- TASK TO COMPLETE
Filter the records for "board" and keep each line that has it.

- THE DATA

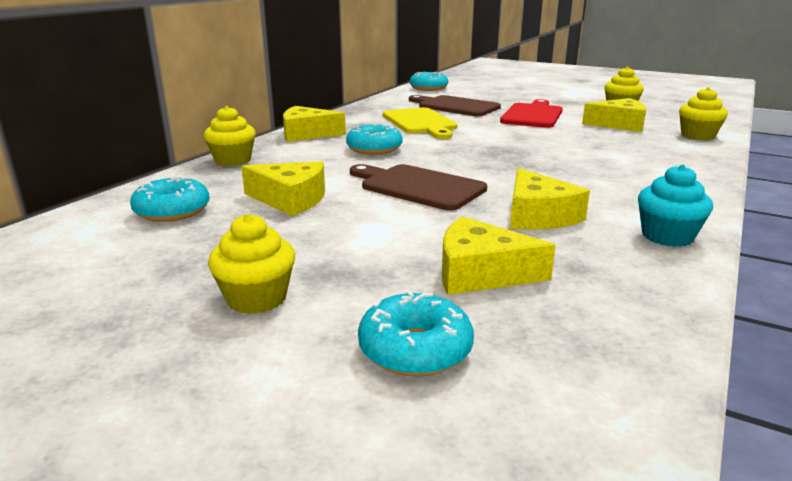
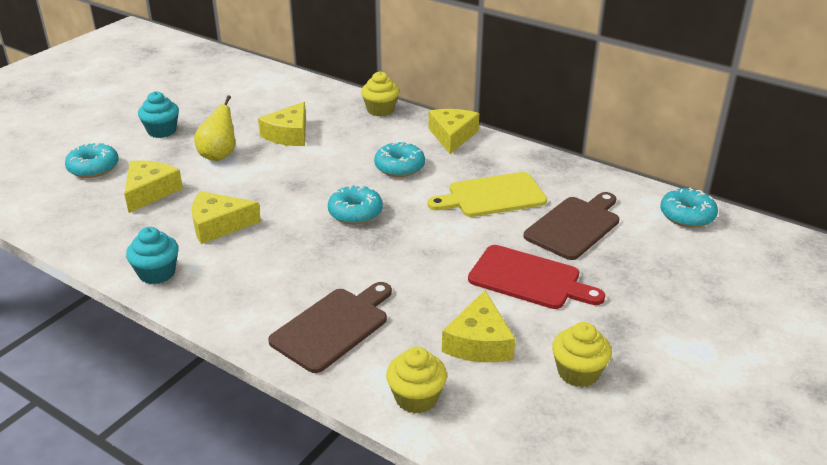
camera: 95 degrees right, 10 degrees up
(172, 211) = (284, 100): turquoise donut -> turquoise donut (355, 212)
(256, 298) = (162, 131): yellow cupcake -> turquoise cupcake
(353, 236) = (219, 155): none -> yellow pear
(418, 187) = (296, 182): brown cutting board -> brown cutting board (333, 327)

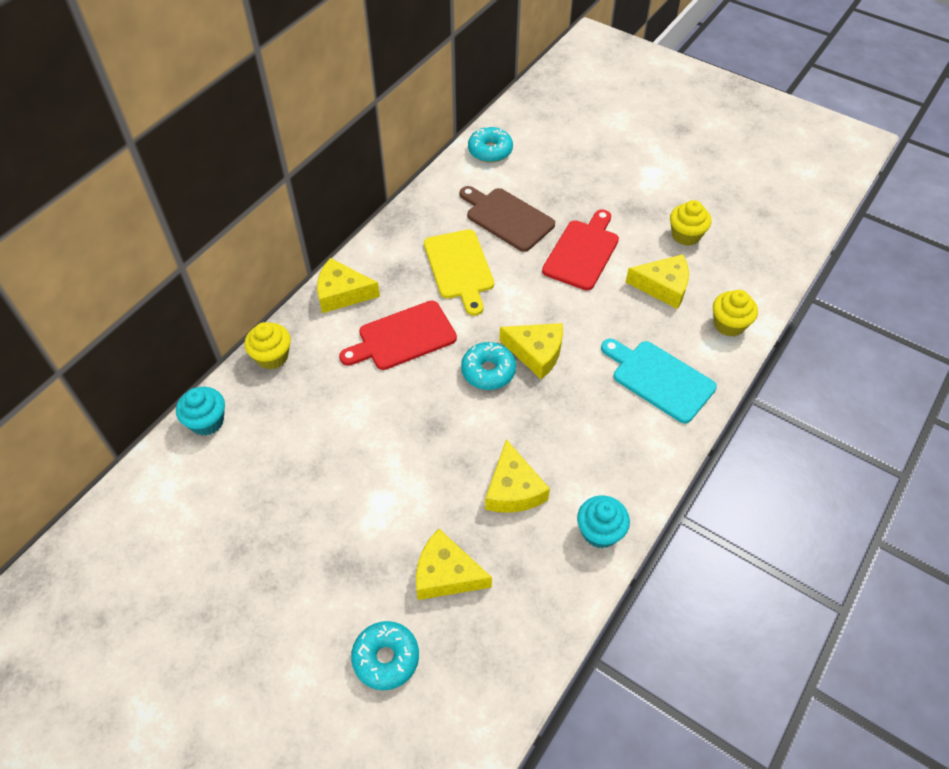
camera: 90 degrees left, 20 degrees up
(162, 131) = (294, 594): turquoise cupcake -> turquoise cupcake (207, 421)
(219, 155) = (364, 513): yellow pear -> none
(289, 134) = (321, 444): yellow cheese -> yellow cheese (536, 352)
(333, 327) = (659, 379): brown cutting board -> turquoise cutting board
(399, 167) = (403, 337): turquoise donut -> red cutting board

- SOLUTION BELOW
(418, 187) = (296, 182): brown cutting board -> brown cutting board (333, 327)
(333, 327) = (659, 379): brown cutting board -> turquoise cutting board
(399, 167) = (403, 337): turquoise donut -> red cutting board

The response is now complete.